Prompt: Repeat the records exactly as given. Do not include the pictures.

Records drawn from a dataset:
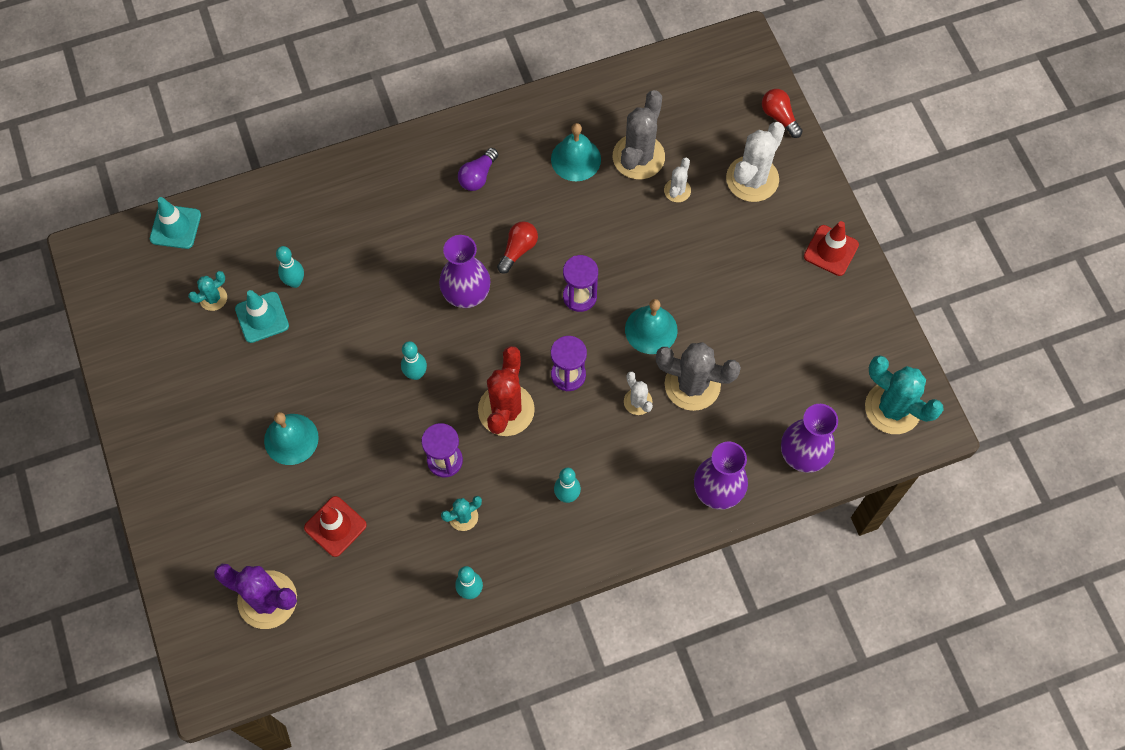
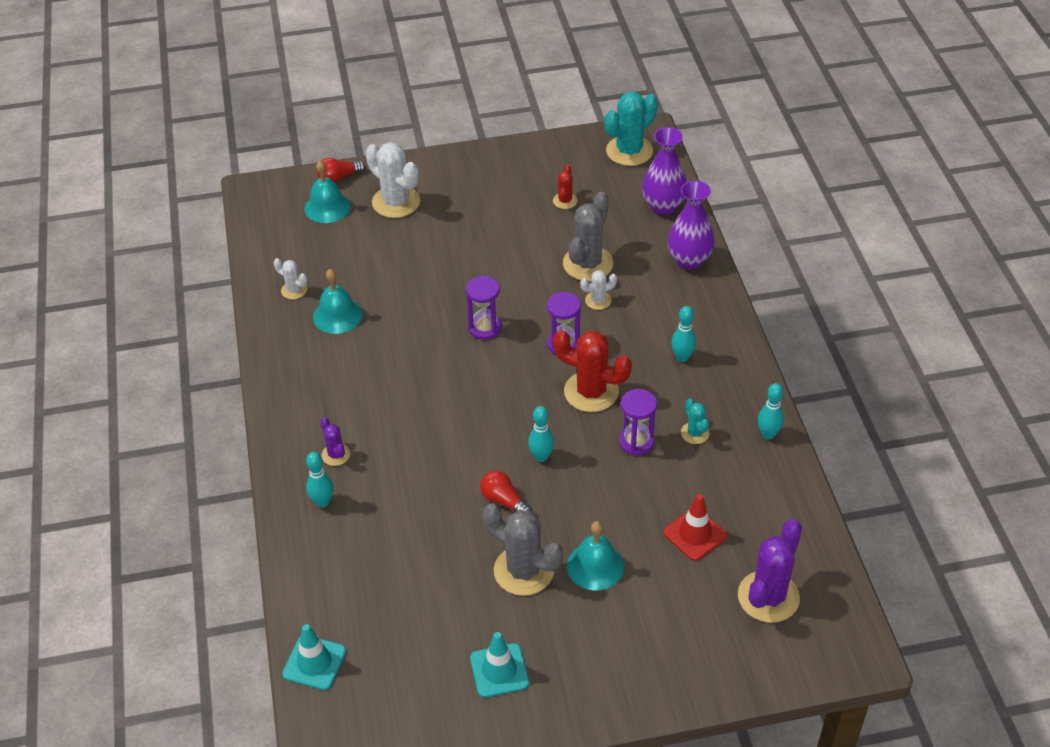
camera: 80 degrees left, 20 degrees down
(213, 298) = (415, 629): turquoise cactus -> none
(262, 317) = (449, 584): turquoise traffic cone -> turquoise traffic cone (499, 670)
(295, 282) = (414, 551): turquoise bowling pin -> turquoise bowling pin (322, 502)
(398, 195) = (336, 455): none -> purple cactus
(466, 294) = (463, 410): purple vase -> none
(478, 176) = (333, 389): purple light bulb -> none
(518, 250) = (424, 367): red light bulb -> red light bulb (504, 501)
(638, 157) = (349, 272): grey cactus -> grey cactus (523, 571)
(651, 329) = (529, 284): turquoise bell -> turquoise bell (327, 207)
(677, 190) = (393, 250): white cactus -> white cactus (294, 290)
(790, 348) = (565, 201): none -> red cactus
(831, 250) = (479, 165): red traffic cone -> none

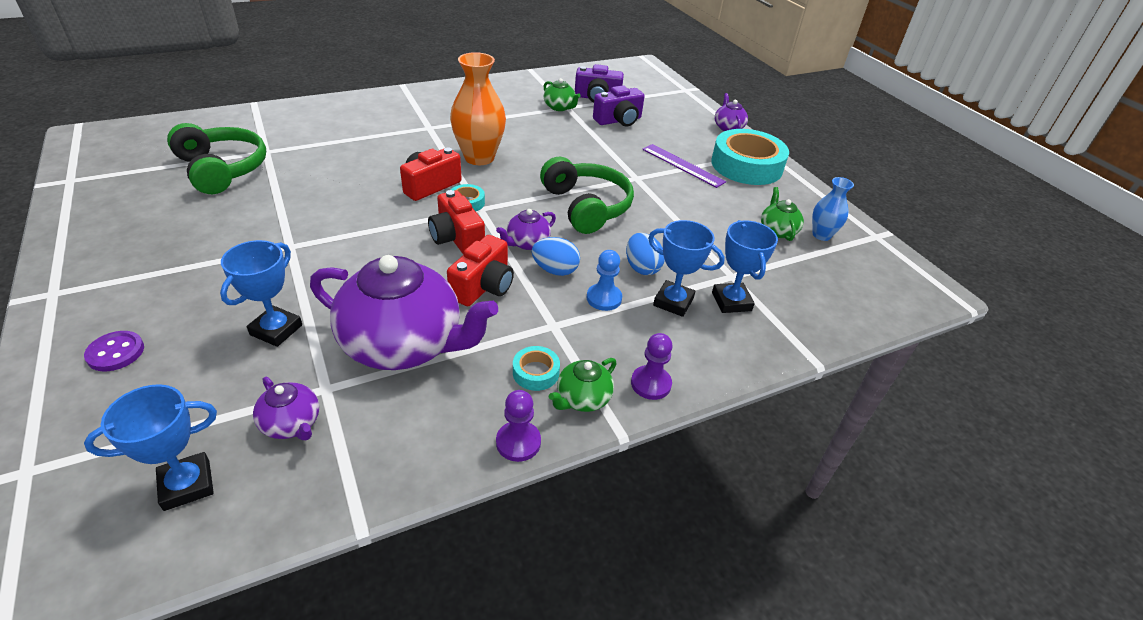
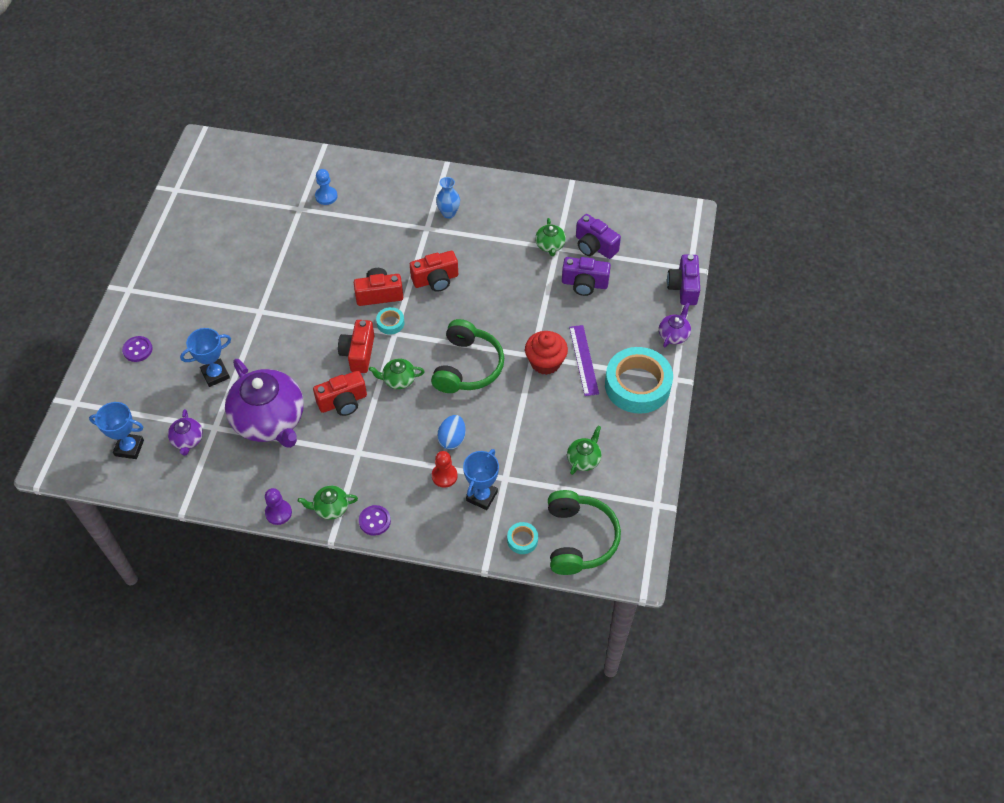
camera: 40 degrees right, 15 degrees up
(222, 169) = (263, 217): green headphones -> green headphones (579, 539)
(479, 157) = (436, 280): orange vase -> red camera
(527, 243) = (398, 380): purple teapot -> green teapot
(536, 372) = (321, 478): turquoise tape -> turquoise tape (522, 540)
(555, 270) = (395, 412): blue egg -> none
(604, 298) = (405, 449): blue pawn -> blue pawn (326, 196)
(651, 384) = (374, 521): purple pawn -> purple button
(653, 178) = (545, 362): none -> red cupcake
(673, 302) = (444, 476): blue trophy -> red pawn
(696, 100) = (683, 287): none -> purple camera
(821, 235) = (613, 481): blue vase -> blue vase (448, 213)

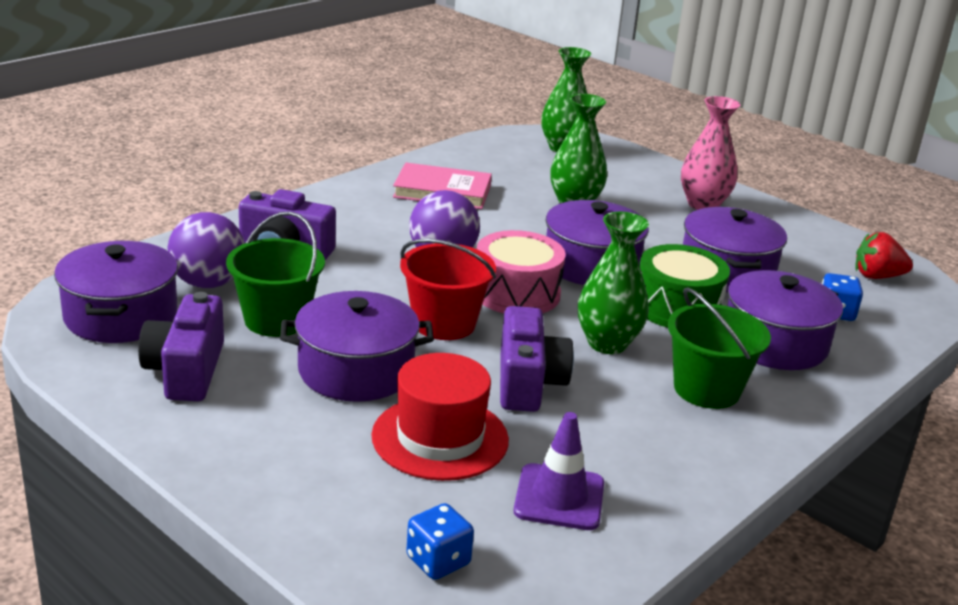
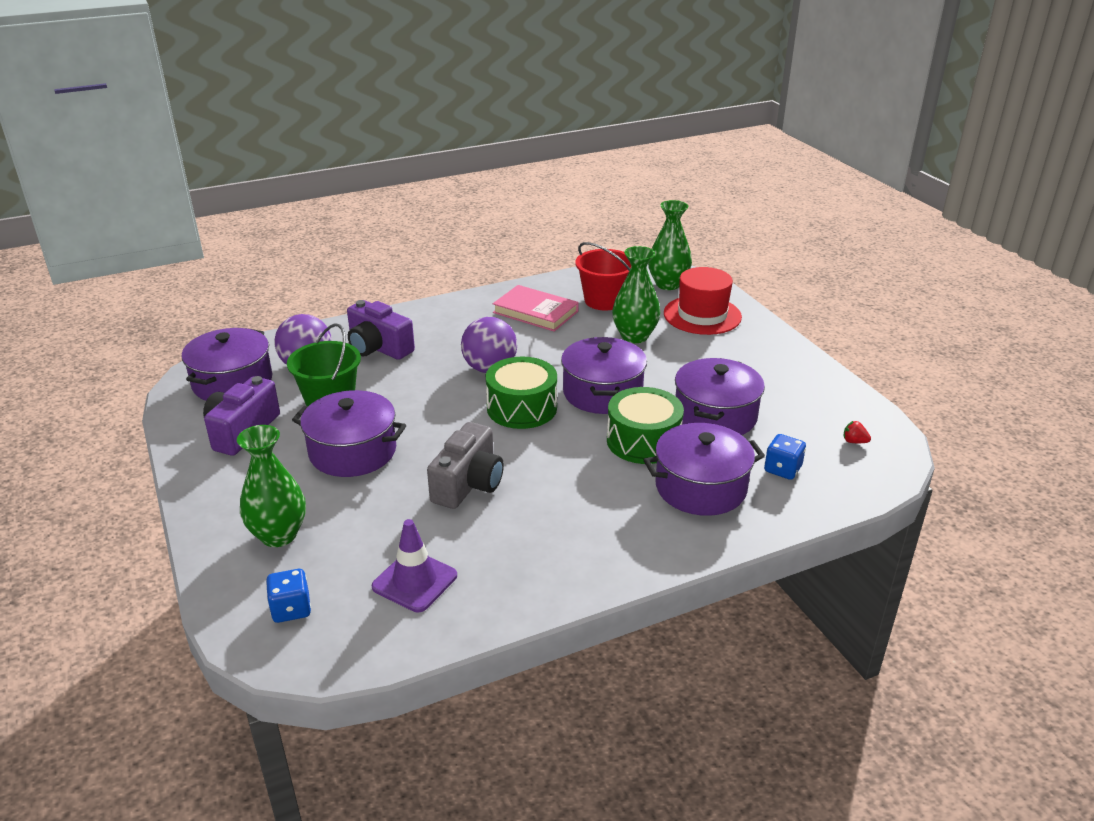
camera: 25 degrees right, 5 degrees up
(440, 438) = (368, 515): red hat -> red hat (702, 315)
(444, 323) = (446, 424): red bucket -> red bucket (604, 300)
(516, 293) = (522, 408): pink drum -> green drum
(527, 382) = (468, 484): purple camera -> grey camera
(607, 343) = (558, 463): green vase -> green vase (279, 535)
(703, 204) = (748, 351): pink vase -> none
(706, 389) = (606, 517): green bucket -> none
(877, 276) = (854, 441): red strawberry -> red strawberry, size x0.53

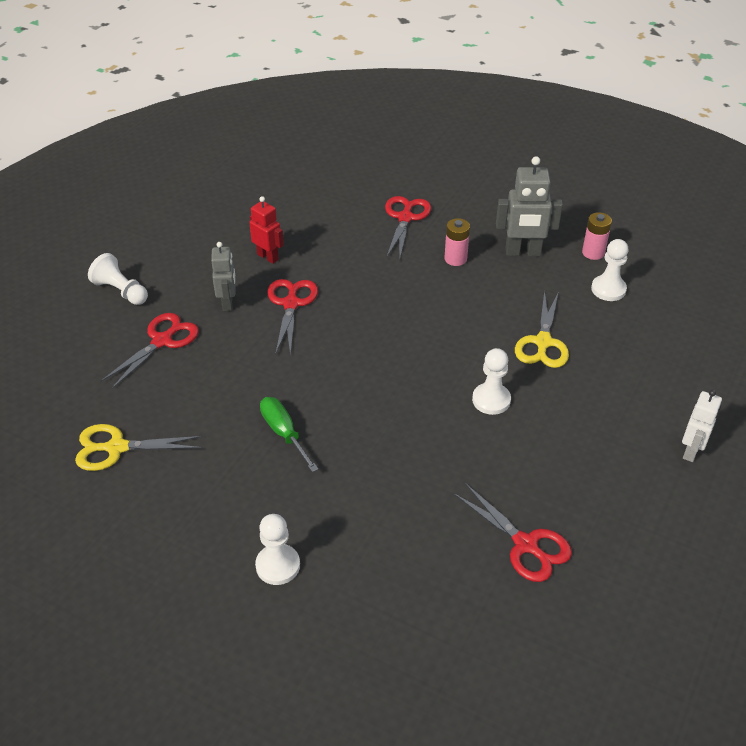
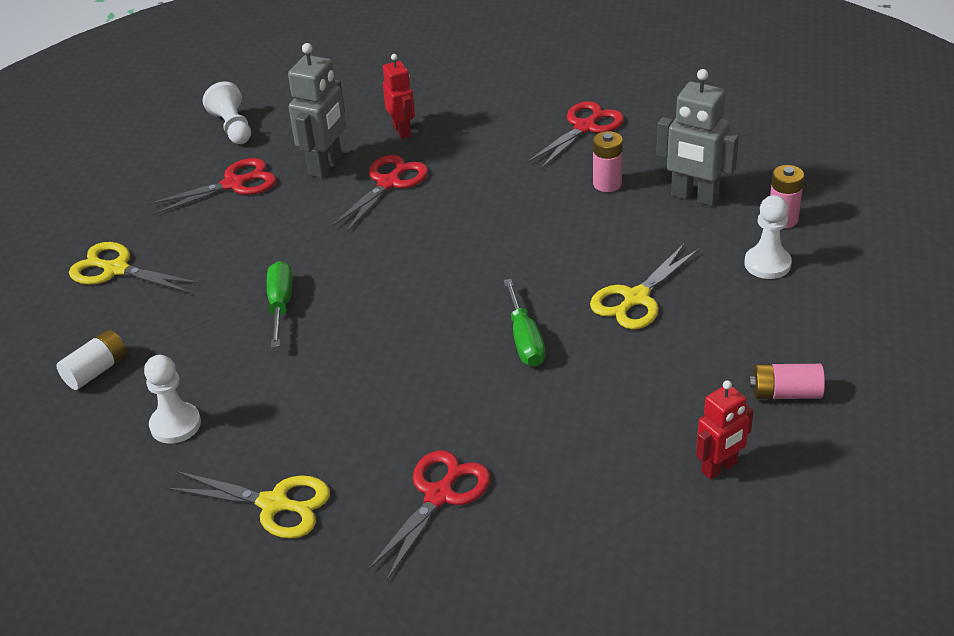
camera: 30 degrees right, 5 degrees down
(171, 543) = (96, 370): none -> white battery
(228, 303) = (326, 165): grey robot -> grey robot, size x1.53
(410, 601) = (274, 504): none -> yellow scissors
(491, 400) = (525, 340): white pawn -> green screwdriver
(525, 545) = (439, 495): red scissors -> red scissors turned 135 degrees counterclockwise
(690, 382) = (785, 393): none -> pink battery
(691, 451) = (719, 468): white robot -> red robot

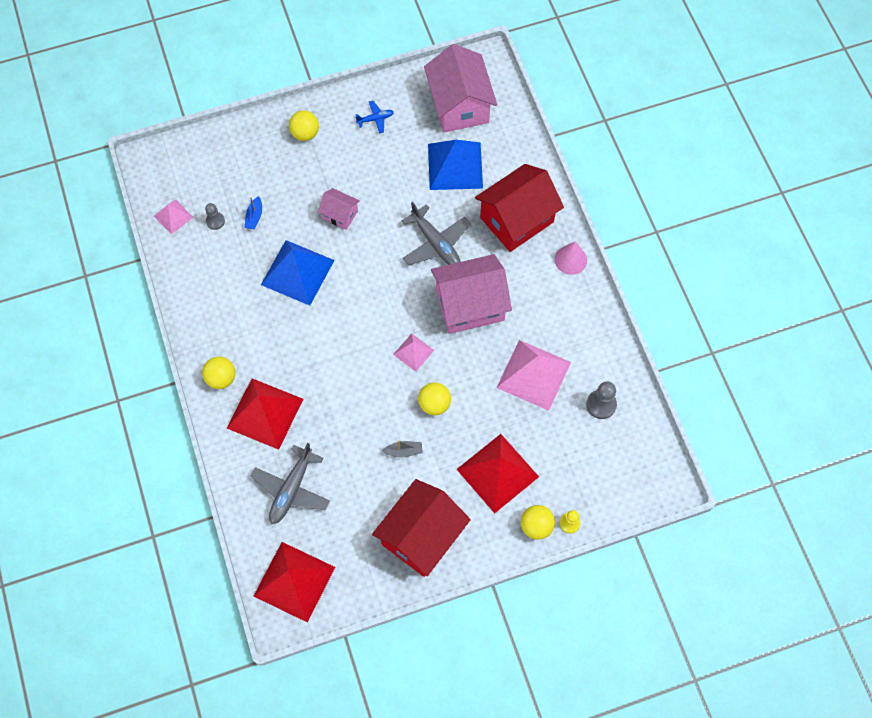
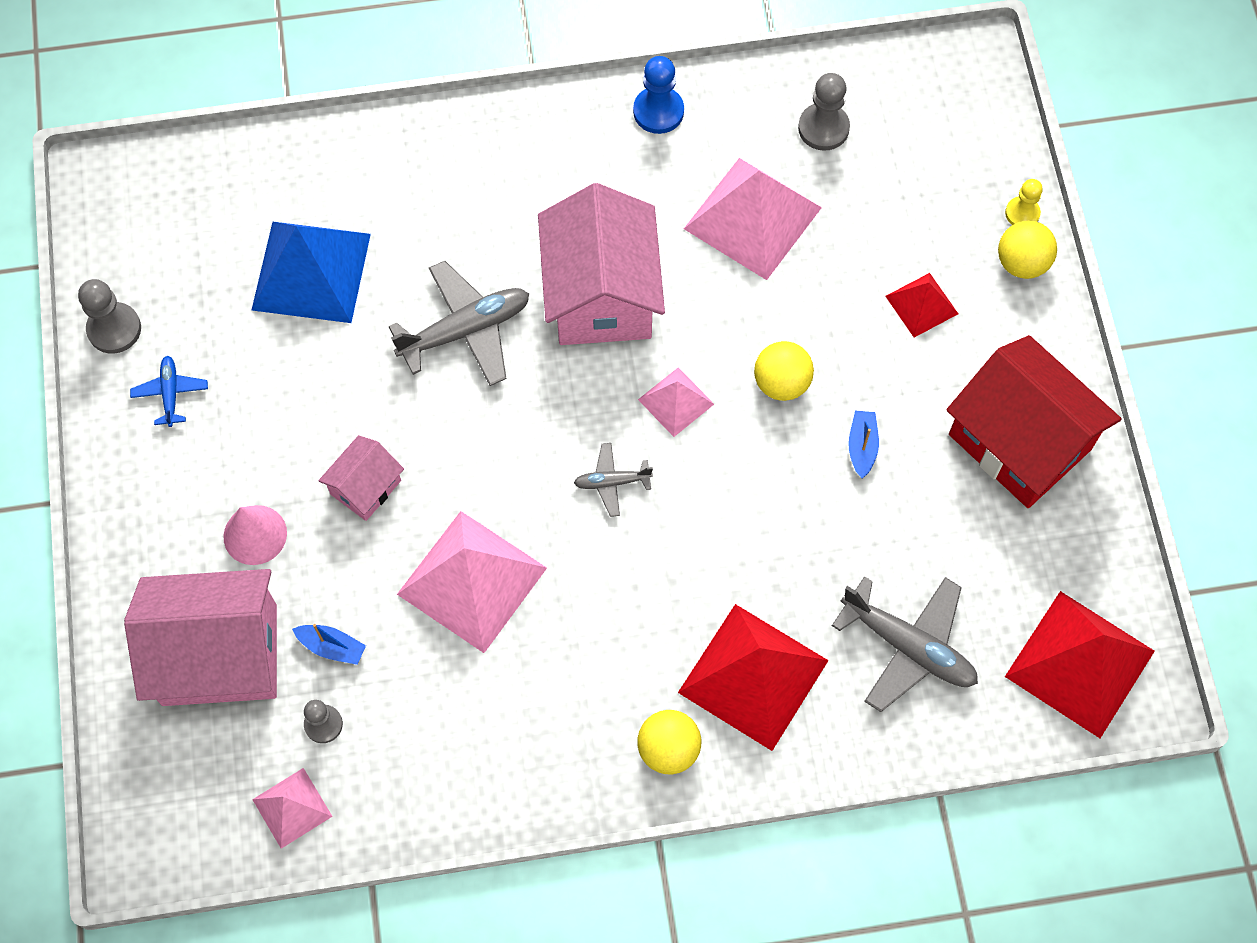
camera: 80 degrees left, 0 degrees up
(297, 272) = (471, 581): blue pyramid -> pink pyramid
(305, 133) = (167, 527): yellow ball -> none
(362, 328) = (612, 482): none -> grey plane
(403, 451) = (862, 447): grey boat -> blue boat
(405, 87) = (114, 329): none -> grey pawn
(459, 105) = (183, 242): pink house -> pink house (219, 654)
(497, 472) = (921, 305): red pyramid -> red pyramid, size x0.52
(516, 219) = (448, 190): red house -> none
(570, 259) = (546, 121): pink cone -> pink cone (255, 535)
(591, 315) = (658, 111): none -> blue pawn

Expected answer:
camera: 80 degrees left, 20 degrees down
(213, 298) = (415, 629): turquoise cactus -> none
(262, 317) = (449, 584): turquoise traffic cone -> turquoise traffic cone (499, 670)
(295, 282) = (414, 551): turquoise bowling pin -> turquoise bowling pin (322, 502)
(398, 195) = (336, 455): none -> purple cactus
(466, 294) = (463, 410): purple vase -> none
(478, 176) = (333, 389): purple light bulb -> none
(518, 250) = (424, 367): red light bulb -> red light bulb (504, 501)
(638, 157) = (349, 272): grey cactus -> grey cactus (523, 571)
(651, 329) = (529, 284): turquoise bell -> turquoise bell (327, 207)
(677, 190) = (393, 250): white cactus -> white cactus (294, 290)
(790, 348) = (565, 201): none -> red cactus
(831, 250) = (479, 165): red traffic cone -> none

camera: 40 degrees right, 15 degrees up
(222, 169) = (263, 217): green headphones -> green headphones (579, 539)
(479, 157) = (436, 280): orange vase -> red camera
(527, 243) = (398, 380): purple teapot -> green teapot
(536, 372) = (321, 478): turquoise tape -> turquoise tape (522, 540)
(555, 270) = (395, 412): blue egg -> none
(604, 298) = (405, 449): blue pawn -> blue pawn (326, 196)
(651, 384) = (374, 521): purple pawn -> purple button
(653, 178) = (545, 362): none -> red cupcake
(673, 302) = (444, 476): blue trophy -> red pawn
(696, 100) = (683, 287): none -> purple camera
(821, 235) = (613, 481): blue vase -> blue vase (448, 213)

camera: 25 degrees right, 5 degrees up
(440, 438) = (368, 515): red hat -> red hat (702, 315)
(444, 323) = (446, 424): red bucket -> red bucket (604, 300)
(516, 293) = (522, 408): pink drum -> green drum
(527, 382) = (468, 484): purple camera -> grey camera
(607, 343) = (558, 463): green vase -> green vase (279, 535)
(703, 204) = (748, 351): pink vase -> none
(706, 389) = (606, 517): green bucket -> none
(877, 276) = (854, 441): red strawberry -> red strawberry, size x0.53

camera: 30 degrees right, 5 degrees down
(171, 543) = (96, 370): none -> white battery
(228, 303) = (326, 165): grey robot -> grey robot, size x1.53
(410, 601) = (274, 504): none -> yellow scissors
(491, 400) = (525, 340): white pawn -> green screwdriver
(525, 545) = (439, 495): red scissors -> red scissors turned 135 degrees counterclockwise
(690, 382) = (785, 393): none -> pink battery
(691, 451) = (719, 468): white robot -> red robot

camera: 80 degrees left, 0 degrees up
(297, 272) = (471, 581): blue pyramid -> pink pyramid
(305, 133) = (167, 527): yellow ball -> none
(362, 328) = (612, 482): none -> grey plane
(403, 451) = (862, 447): grey boat -> blue boat
(405, 87) = (114, 329): none -> grey pawn
(459, 105) = (183, 242): pink house -> pink house (219, 654)
(497, 472) = (921, 305): red pyramid -> red pyramid, size x0.52
(516, 219) = (448, 190): red house -> none
(570, 259) = (546, 121): pink cone -> pink cone (255, 535)
(591, 315) = (658, 111): none -> blue pawn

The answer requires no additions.